**Record extracts**.
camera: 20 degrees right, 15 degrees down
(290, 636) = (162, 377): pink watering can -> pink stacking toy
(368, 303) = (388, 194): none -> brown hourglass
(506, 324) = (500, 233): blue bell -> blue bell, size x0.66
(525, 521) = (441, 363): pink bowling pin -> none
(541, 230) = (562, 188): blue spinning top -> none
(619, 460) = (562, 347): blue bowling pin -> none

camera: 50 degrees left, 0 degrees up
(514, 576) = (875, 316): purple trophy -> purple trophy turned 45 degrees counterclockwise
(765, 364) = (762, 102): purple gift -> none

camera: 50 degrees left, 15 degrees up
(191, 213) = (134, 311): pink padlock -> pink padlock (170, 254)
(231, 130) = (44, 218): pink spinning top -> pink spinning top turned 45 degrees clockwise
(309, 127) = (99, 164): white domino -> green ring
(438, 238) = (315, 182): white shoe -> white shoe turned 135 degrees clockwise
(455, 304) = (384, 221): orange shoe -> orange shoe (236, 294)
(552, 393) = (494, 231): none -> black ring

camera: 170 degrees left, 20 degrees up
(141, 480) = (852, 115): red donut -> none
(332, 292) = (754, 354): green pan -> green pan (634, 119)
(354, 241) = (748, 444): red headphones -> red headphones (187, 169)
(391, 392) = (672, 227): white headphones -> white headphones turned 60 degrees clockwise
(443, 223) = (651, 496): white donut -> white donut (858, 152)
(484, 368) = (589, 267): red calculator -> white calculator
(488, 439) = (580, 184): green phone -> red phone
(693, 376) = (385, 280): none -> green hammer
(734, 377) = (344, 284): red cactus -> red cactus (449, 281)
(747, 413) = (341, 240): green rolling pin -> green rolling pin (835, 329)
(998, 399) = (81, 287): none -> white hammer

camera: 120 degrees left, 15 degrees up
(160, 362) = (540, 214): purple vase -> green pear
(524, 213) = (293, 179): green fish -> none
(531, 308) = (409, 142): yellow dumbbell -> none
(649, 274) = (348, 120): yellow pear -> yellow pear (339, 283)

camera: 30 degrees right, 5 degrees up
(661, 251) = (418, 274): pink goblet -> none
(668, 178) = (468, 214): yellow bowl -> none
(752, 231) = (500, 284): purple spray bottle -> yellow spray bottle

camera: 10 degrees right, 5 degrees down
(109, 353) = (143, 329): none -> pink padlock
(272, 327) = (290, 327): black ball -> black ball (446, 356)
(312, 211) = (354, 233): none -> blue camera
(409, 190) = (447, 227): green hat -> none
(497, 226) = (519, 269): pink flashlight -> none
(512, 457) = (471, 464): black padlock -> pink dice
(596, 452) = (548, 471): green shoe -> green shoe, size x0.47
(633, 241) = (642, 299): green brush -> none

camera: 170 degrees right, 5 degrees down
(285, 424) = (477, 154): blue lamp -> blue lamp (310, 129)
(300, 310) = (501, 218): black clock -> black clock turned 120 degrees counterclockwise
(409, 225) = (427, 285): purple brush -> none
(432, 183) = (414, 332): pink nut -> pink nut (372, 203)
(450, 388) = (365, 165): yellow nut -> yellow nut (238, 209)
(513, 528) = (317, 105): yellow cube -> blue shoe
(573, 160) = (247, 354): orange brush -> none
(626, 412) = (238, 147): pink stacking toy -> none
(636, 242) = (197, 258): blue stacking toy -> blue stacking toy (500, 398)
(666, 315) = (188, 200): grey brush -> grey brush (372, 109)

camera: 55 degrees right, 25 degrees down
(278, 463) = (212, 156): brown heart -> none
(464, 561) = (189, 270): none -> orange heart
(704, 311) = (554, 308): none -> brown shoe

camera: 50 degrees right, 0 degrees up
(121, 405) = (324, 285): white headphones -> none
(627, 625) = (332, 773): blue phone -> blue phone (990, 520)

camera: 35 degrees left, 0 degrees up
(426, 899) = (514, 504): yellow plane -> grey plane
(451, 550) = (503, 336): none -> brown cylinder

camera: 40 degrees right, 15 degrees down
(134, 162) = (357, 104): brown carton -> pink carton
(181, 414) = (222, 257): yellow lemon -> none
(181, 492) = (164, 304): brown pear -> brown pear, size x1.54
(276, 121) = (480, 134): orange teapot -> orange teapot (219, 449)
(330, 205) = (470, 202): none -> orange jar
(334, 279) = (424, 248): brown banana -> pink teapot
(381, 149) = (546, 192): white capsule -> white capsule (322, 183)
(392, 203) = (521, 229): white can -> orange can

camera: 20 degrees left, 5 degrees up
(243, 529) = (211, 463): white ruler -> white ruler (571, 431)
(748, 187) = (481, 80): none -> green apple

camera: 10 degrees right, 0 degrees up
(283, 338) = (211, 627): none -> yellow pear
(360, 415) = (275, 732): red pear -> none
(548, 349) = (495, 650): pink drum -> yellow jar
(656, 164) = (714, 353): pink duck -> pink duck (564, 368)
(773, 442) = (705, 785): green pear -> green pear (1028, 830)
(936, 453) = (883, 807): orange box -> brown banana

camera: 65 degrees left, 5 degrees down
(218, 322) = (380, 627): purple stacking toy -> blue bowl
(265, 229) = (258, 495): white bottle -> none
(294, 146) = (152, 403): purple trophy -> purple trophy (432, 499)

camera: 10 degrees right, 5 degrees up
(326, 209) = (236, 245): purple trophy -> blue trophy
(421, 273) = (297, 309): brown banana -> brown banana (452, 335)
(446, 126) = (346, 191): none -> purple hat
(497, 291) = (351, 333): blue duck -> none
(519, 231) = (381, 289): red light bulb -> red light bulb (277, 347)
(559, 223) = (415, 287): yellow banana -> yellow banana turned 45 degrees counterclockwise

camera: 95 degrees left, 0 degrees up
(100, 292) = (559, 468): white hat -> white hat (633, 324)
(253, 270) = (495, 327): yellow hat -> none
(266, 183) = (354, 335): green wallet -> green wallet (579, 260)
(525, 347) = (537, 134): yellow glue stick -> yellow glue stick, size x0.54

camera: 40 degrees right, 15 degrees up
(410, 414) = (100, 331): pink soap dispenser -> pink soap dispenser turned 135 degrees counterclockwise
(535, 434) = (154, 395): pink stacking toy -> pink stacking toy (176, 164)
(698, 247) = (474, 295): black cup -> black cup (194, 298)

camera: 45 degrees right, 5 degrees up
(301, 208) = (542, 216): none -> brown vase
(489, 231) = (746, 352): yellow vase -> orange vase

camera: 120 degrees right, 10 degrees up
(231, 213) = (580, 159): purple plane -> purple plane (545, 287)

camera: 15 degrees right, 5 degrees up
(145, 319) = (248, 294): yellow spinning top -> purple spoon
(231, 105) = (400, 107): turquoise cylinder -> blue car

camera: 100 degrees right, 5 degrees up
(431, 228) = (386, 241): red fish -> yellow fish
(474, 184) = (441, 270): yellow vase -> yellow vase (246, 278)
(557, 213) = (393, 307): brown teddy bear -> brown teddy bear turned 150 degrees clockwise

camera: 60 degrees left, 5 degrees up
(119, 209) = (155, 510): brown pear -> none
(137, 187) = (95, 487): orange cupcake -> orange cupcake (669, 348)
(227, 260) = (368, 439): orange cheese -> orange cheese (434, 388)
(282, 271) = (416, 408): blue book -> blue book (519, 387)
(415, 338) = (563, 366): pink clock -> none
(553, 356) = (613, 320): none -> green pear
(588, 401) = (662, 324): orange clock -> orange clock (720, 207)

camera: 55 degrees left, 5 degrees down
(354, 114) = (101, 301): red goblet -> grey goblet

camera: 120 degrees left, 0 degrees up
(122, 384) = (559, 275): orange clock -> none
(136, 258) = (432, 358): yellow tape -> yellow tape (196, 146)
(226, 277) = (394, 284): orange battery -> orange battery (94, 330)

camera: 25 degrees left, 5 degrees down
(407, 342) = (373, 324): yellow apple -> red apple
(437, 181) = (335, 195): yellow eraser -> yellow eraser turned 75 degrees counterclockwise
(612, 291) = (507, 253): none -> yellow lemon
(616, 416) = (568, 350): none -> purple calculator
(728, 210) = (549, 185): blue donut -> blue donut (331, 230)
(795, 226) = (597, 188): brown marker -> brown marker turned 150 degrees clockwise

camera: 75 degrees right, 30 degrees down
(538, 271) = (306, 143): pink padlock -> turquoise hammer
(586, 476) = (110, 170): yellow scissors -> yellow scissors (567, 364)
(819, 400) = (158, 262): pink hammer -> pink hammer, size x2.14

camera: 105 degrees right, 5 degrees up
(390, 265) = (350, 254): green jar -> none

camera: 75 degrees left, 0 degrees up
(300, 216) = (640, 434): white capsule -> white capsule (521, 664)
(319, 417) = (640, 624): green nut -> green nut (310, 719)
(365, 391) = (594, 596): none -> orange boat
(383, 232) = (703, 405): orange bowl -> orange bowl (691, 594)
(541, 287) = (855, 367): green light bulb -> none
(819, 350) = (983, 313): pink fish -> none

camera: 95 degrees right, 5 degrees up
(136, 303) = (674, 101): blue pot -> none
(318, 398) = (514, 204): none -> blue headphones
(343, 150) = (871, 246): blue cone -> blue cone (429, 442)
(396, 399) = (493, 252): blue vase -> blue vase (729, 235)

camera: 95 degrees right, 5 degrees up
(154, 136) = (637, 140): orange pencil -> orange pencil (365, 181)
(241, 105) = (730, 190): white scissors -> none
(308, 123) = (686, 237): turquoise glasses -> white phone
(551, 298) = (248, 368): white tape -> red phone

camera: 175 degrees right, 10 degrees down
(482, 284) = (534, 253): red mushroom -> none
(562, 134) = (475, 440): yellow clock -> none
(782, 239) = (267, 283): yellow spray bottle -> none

**Task directions**. Report every line of the preceding listing where the string "lemon" occurs.

**Exercise result**.
(181, 414) = (222, 257): yellow lemon -> none
(612, 291) = (507, 253): none -> yellow lemon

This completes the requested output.